__Work instructions__
Your task is to copy the lines of the data below from the line holding "exchanged,kostka domina (czarny),<494" through the line holding "size,kostka domina (żółty),<482", inclusive, exactly and with nothing added.

Given entries Start Marker

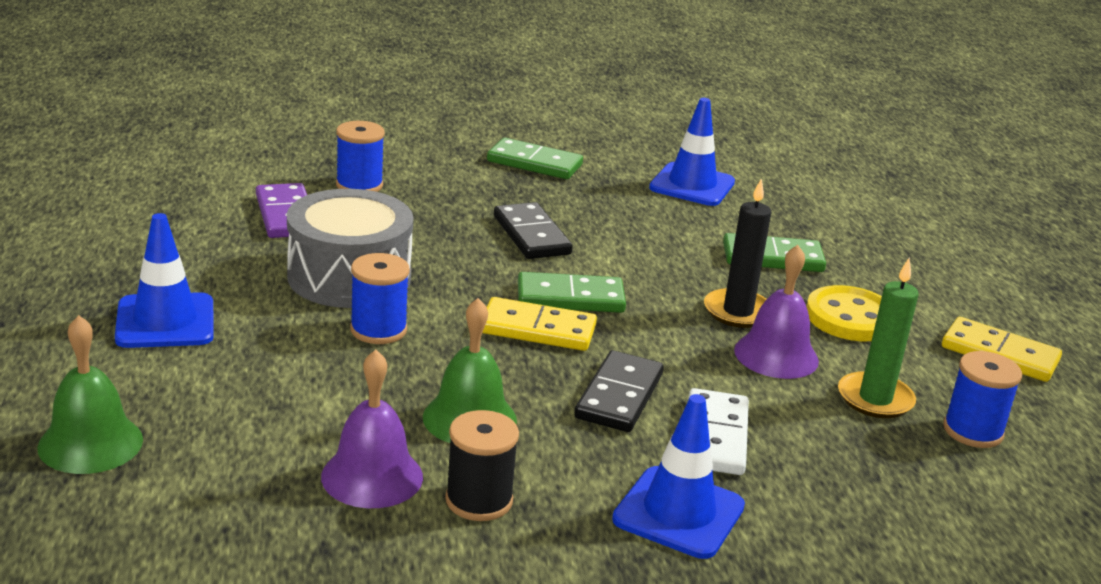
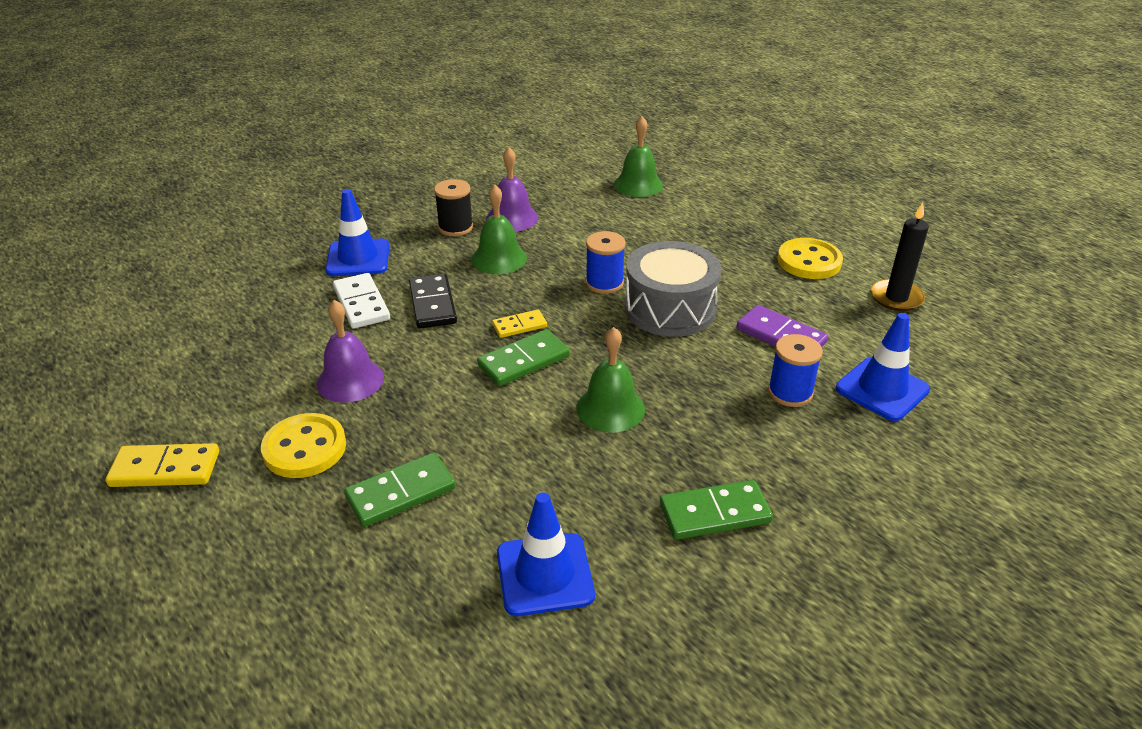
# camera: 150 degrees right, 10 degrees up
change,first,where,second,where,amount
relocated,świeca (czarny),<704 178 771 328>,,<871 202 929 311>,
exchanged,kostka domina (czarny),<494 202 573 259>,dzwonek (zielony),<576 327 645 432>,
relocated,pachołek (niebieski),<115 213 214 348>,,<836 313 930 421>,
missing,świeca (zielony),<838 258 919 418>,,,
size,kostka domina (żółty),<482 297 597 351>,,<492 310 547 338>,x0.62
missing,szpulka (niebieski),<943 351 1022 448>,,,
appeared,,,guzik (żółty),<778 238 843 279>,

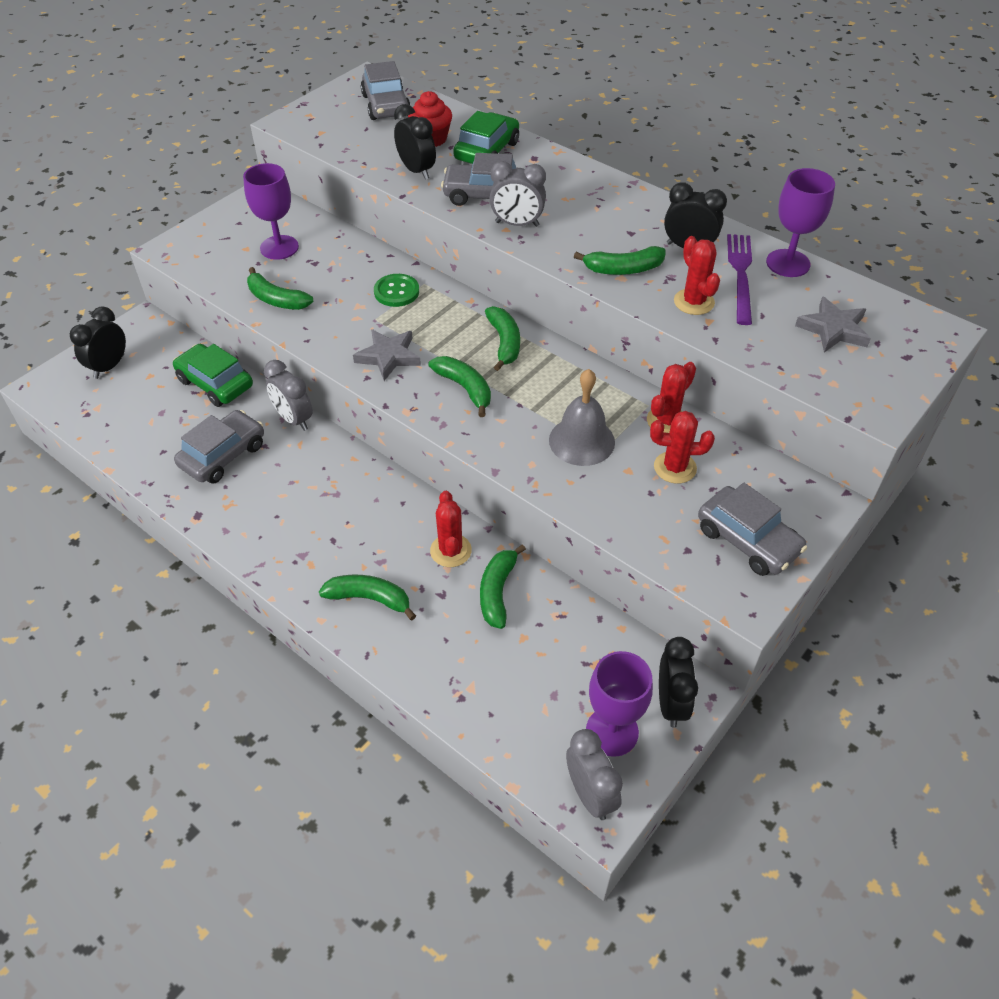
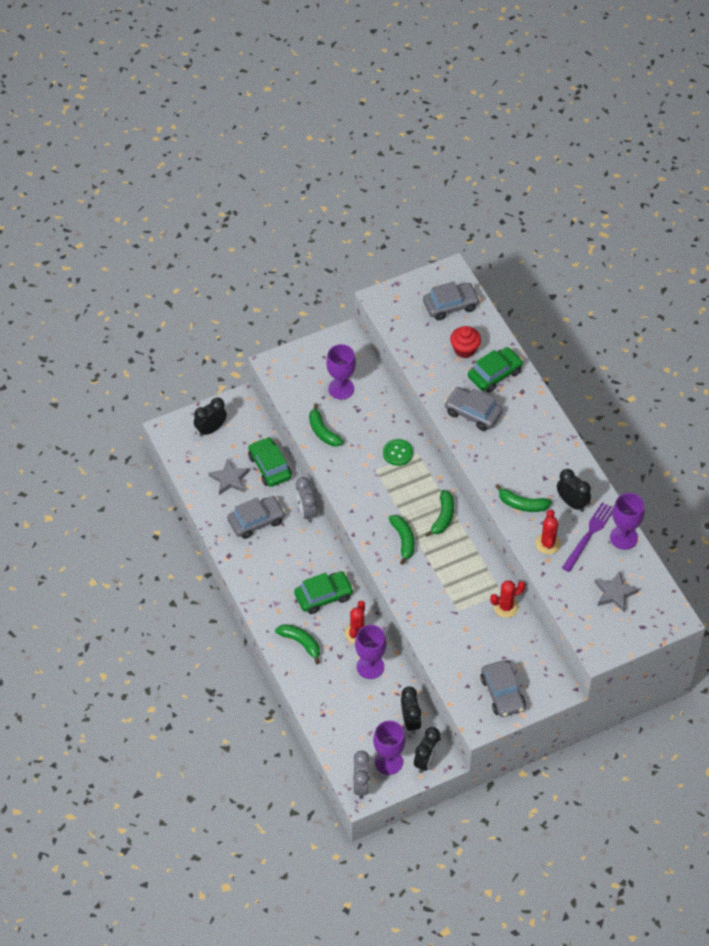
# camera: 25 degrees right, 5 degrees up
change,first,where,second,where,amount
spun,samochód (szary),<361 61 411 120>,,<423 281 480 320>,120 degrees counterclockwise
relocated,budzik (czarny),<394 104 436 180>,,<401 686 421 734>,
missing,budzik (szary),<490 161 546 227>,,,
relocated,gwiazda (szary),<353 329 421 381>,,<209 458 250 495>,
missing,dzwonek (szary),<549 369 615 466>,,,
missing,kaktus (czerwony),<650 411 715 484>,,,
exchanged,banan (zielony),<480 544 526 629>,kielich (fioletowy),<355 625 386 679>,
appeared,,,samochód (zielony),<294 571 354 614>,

Given entries End Marker
Given entries Start Marker

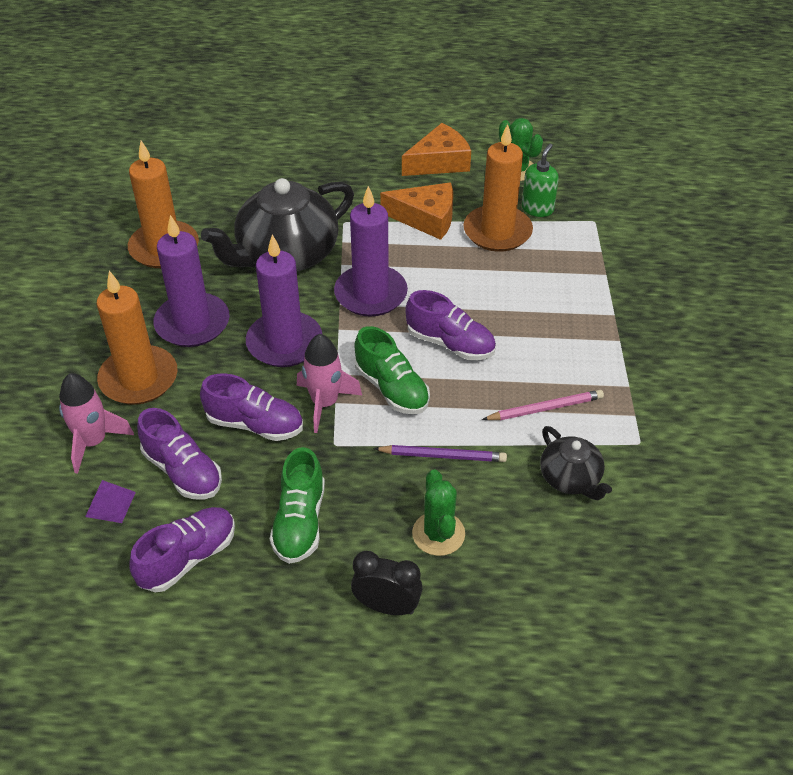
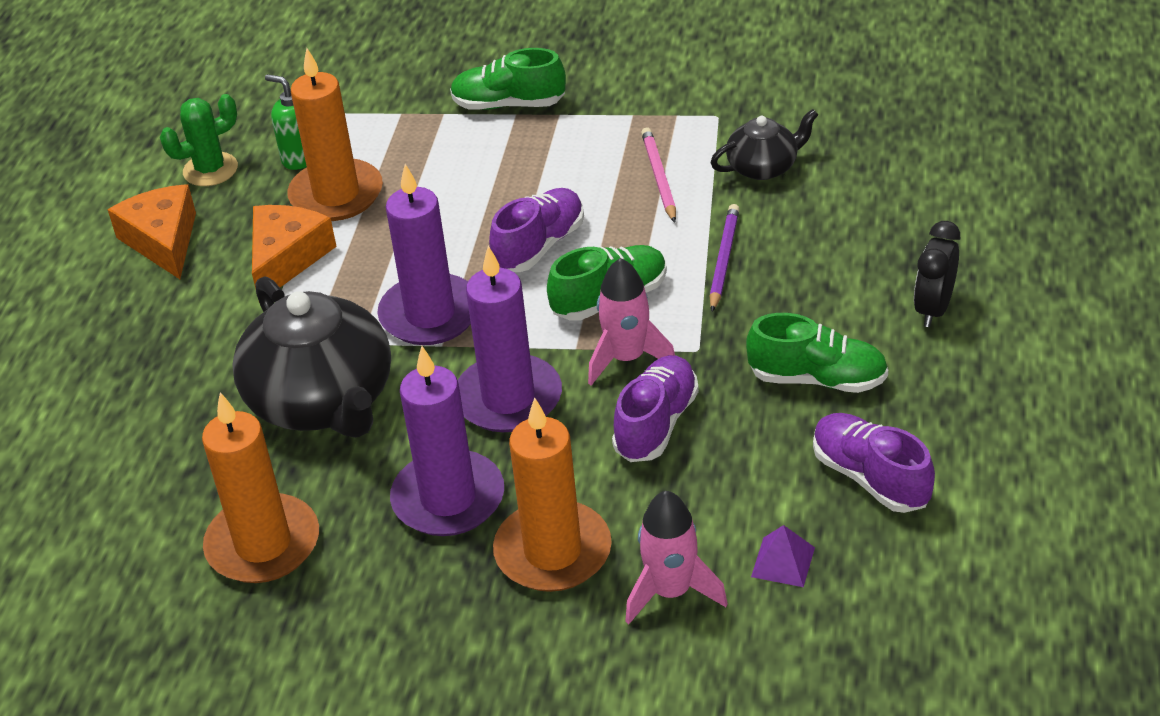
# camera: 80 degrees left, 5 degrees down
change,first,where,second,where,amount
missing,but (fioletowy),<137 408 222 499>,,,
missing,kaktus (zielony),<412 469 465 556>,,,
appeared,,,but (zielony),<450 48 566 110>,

Given entries End Marker

__Finished task__
exchanged,kostka domina (czarny),<494 202 573 259>,dzwonek (zielony),<576 327 645 432>,
relocated,pachołek (niebieski),<115 213 214 348>,,<836 313 930 421>,
missing,świeca (zielony),<838 258 919 418>,,,
size,kostka domina (żółty),<482 297 597 351>,,<492 310 547 338>,x0.62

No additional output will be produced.